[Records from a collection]
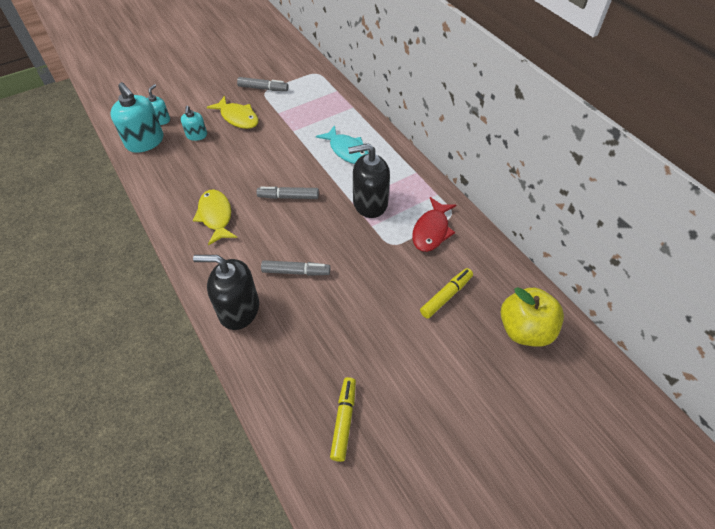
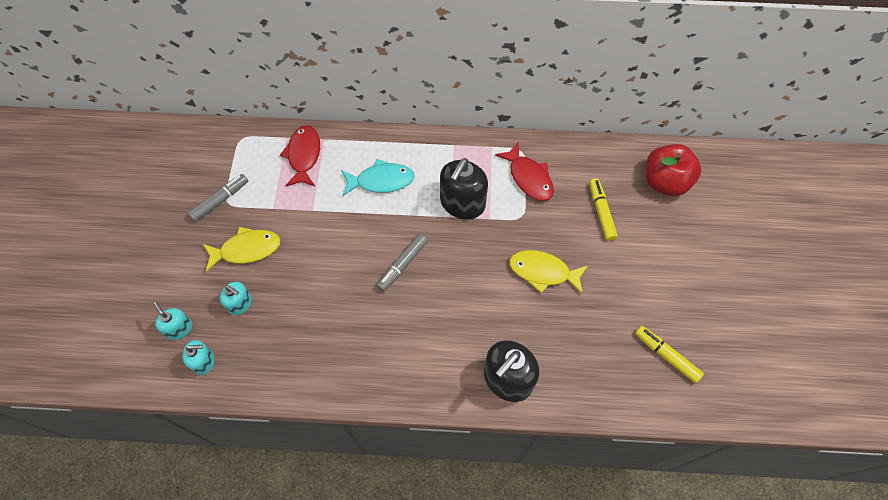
camera: 55 degrees left, 10 degrees up
(145, 142) = (204, 361): turquoise soap dispenser -> turquoise soap dispenser, size x0.54
(216, 216) = (377, 343): yellow fish -> yellow fish (543, 272)
(296, 272) = (498, 309): grey marker -> none
(330, 105) = (304, 155): none -> red fish
(524, 330) = (665, 182): yellow apple -> red apple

— TO DO —
Your copy should hold all the data word for word. It should hold no pictures.

— ANSWER TO THE EXERCISE —
camera: 55 degrees left, 10 degrees up
(145, 142) = (204, 361): turquoise soap dispenser -> turquoise soap dispenser, size x0.54
(216, 216) = (377, 343): yellow fish -> yellow fish (543, 272)
(296, 272) = (498, 309): grey marker -> none
(330, 105) = (304, 155): none -> red fish
(524, 330) = (665, 182): yellow apple -> red apple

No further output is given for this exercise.